## Exercise objective
Reproduce all of the data exactly as written.

## Data extracts
━━━
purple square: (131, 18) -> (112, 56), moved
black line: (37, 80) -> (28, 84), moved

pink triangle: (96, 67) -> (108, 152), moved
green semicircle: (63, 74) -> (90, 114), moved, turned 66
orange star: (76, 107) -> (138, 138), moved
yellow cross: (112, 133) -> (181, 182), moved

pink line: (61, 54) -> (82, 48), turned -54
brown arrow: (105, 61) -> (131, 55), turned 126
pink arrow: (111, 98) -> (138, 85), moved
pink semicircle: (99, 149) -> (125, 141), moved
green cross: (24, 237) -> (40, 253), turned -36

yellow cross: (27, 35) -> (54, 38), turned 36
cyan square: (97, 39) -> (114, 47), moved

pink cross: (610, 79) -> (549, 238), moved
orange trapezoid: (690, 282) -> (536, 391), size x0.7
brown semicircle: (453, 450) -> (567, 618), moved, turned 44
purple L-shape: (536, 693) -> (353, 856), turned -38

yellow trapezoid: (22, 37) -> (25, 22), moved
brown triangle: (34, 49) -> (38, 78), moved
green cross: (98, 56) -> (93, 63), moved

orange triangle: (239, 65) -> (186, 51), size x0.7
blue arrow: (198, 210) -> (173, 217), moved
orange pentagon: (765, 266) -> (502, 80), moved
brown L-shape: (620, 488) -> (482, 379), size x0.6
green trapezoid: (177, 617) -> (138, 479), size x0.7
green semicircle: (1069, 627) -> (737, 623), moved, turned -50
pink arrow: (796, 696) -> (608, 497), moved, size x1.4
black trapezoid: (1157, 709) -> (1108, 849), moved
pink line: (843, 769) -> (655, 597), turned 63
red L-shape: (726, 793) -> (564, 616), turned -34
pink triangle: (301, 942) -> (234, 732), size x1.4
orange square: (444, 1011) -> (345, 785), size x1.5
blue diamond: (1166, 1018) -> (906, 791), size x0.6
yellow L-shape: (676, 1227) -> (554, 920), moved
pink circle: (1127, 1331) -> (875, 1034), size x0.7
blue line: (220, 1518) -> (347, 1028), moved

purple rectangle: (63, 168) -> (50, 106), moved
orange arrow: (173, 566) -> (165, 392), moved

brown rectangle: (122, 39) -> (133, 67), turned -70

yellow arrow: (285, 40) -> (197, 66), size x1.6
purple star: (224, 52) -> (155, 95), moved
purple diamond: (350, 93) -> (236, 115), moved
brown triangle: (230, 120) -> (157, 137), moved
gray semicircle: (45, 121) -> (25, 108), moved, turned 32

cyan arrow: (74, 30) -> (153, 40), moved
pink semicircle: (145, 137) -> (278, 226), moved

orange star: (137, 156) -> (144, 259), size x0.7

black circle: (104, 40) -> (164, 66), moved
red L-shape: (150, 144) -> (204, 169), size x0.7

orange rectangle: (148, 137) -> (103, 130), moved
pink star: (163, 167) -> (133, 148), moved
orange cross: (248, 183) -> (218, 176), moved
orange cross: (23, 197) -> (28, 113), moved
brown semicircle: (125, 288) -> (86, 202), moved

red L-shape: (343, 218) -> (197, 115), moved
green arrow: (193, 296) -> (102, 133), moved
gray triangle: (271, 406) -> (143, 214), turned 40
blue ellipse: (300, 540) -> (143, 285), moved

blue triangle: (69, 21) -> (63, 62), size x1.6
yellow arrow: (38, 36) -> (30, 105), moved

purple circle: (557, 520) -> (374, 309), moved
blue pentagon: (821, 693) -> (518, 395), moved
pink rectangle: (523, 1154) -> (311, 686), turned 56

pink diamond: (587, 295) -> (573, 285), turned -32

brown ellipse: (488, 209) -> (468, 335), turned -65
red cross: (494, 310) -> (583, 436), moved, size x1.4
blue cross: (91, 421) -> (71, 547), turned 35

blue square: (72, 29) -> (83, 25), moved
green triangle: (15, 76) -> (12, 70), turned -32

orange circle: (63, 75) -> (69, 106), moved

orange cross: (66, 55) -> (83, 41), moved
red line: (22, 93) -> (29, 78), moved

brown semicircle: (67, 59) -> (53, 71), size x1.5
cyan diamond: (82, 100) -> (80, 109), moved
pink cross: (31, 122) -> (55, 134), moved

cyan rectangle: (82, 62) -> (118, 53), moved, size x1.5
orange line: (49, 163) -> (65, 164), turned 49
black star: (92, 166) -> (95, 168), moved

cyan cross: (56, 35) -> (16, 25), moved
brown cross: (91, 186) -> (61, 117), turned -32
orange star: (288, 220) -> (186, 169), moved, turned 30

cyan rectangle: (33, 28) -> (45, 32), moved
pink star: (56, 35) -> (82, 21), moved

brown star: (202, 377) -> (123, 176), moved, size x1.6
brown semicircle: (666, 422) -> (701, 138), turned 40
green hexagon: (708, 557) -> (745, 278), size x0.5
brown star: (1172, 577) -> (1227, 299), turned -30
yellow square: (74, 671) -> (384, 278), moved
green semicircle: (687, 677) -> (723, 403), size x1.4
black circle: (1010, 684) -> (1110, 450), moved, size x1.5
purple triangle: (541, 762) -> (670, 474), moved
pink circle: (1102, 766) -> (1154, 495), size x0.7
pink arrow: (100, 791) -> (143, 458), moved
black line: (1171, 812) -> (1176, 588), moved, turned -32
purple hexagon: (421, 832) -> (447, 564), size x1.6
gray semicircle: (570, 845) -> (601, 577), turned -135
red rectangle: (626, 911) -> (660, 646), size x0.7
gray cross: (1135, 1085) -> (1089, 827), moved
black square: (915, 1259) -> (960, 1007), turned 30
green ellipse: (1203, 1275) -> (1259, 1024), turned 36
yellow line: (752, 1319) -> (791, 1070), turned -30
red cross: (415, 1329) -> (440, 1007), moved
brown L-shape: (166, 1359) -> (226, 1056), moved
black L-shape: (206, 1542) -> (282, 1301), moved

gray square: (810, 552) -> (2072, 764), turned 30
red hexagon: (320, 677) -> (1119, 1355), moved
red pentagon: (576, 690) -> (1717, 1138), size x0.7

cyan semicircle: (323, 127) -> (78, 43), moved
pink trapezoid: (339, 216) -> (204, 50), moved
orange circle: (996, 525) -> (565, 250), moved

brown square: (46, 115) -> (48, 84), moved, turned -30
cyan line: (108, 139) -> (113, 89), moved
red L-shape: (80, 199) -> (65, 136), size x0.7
━━━
## Response
purple square: (131, 18) -> (112, 56), moved
black line: (37, 80) -> (28, 84), moved

pink triangle: (96, 67) -> (108, 152), moved
green semicircle: (63, 74) -> (90, 114), moved, turned 66
orange star: (76, 107) -> (138, 138), moved
yellow cross: (112, 133) -> (181, 182), moved

pink line: (61, 54) -> (82, 48), turned -54
brown arrow: (105, 61) -> (131, 55), turned 126
pink arrow: (111, 98) -> (138, 85), moved
pink semicircle: (99, 149) -> (125, 141), moved
green cross: (24, 237) -> (40, 253), turned -36

yellow cross: (27, 35) -> (54, 38), turned 36
cyan square: (97, 39) -> (114, 47), moved

pink cross: (610, 79) -> (549, 238), moved
orange trapezoid: (690, 282) -> (536, 391), size x0.7
brown semicircle: (453, 450) -> (567, 618), moved, turned 44
purple L-shape: (536, 693) -> (353, 856), turned -38

yellow trapezoid: (22, 37) -> (25, 22), moved
brown triangle: (34, 49) -> (38, 78), moved
green cross: (98, 56) -> (93, 63), moved

orange triangle: (239, 65) -> (186, 51), size x0.7
blue arrow: (198, 210) -> (173, 217), moved
orange pentagon: (765, 266) -> (502, 80), moved
brown L-shape: (620, 488) -> (482, 379), size x0.6
green trapezoid: (177, 617) -> (138, 479), size x0.7
green semicircle: (1069, 627) -> (737, 623), moved, turned -50
pink arrow: (796, 696) -> (608, 497), moved, size x1.4
black trapezoid: (1157, 709) -> (1108, 849), moved
pink line: (843, 769) -> (655, 597), turned 63
red L-shape: (726, 793) -> (564, 616), turned -34
pink triangle: (301, 942) -> (234, 732), size x1.4
orange square: (444, 1011) -> (345, 785), size x1.5
blue diamond: (1166, 1018) -> (906, 791), size x0.6
yellow L-shape: (676, 1227) -> (554, 920), moved
pink circle: (1127, 1331) -> (875, 1034), size x0.7
blue line: (220, 1518) -> (347, 1028), moved

purple rectangle: (63, 168) -> (50, 106), moved
orange arrow: (173, 566) -> (165, 392), moved

brown rectangle: (122, 39) -> (133, 67), turned -70

yellow arrow: (285, 40) -> (197, 66), size x1.6
purple star: (224, 52) -> (155, 95), moved
purple diamond: (350, 93) -> (236, 115), moved
brown triangle: (230, 120) -> (157, 137), moved
gray semicircle: (45, 121) -> (25, 108), moved, turned 32

cyan arrow: (74, 30) -> (153, 40), moved
pink semicircle: (145, 137) -> (278, 226), moved

orange star: (137, 156) -> (144, 259), size x0.7

black circle: (104, 40) -> (164, 66), moved
red L-shape: (150, 144) -> (204, 169), size x0.7

orange rectangle: (148, 137) -> (103, 130), moved
pink star: (163, 167) -> (133, 148), moved
orange cross: (248, 183) -> (218, 176), moved
orange cross: (23, 197) -> (28, 113), moved
brown semicircle: (125, 288) -> (86, 202), moved

red L-shape: (343, 218) -> (197, 115), moved
green arrow: (193, 296) -> (102, 133), moved
gray triangle: (271, 406) -> (143, 214), turned 40
blue ellipse: (300, 540) -> (143, 285), moved

blue triangle: (69, 21) -> (63, 62), size x1.6
yellow arrow: (38, 36) -> (30, 105), moved

purple circle: (557, 520) -> (374, 309), moved
blue pentagon: (821, 693) -> (518, 395), moved
pink rectangle: (523, 1154) -> (311, 686), turned 56

pink diamond: (587, 295) -> (573, 285), turned -32

brown ellipse: (488, 209) -> (468, 335), turned -65
red cross: (494, 310) -> (583, 436), moved, size x1.4
blue cross: (91, 421) -> (71, 547), turned 35

blue square: (72, 29) -> (83, 25), moved
green triangle: (15, 76) -> (12, 70), turned -32

orange circle: (63, 75) -> (69, 106), moved

orange cross: (66, 55) -> (83, 41), moved
red line: (22, 93) -> (29, 78), moved

brown semicircle: (67, 59) -> (53, 71), size x1.5
cyan diamond: (82, 100) -> (80, 109), moved
pink cross: (31, 122) -> (55, 134), moved

cyan rectangle: (82, 62) -> (118, 53), moved, size x1.5
orange line: (49, 163) -> (65, 164), turned 49
black star: (92, 166) -> (95, 168), moved

cyan cross: (56, 35) -> (16, 25), moved
brown cross: (91, 186) -> (61, 117), turned -32
orange star: (288, 220) -> (186, 169), moved, turned 30

cyan rectangle: (33, 28) -> (45, 32), moved
pink star: (56, 35) -> (82, 21), moved

brown star: (202, 377) -> (123, 176), moved, size x1.6
brown semicircle: (666, 422) -> (701, 138), turned 40
green hexagon: (708, 557) -> (745, 278), size x0.5
brown star: (1172, 577) -> (1227, 299), turned -30
yellow square: (74, 671) -> (384, 278), moved
green semicircle: (687, 677) -> (723, 403), size x1.4
black circle: (1010, 684) -> (1110, 450), moved, size x1.5
purple triangle: (541, 762) -> (670, 474), moved
pink circle: (1102, 766) -> (1154, 495), size x0.7
pink arrow: (100, 791) -> (143, 458), moved
black line: (1171, 812) -> (1176, 588), moved, turned -32
purple hexagon: (421, 832) -> (447, 564), size x1.6
gray semicircle: (570, 845) -> (601, 577), turned -135
red rectangle: (626, 911) -> (660, 646), size x0.7
gray cross: (1135, 1085) -> (1089, 827), moved
black square: (915, 1259) -> (960, 1007), turned 30
green ellipse: (1203, 1275) -> (1259, 1024), turned 36
yellow line: (752, 1319) -> (791, 1070), turned -30
red cross: (415, 1329) -> (440, 1007), moved
brown L-shape: (166, 1359) -> (226, 1056), moved
black L-shape: (206, 1542) -> (282, 1301), moved

gray square: (810, 552) -> (2072, 764), turned 30
red hexagon: (320, 677) -> (1119, 1355), moved
red pentagon: (576, 690) -> (1717, 1138), size x0.7

cyan semicircle: (323, 127) -> (78, 43), moved
pink trapezoid: (339, 216) -> (204, 50), moved
orange circle: (996, 525) -> (565, 250), moved

brown square: (46, 115) -> (48, 84), moved, turned -30
cyan line: (108, 139) -> (113, 89), moved
red L-shape: (80, 199) -> (65, 136), size x0.7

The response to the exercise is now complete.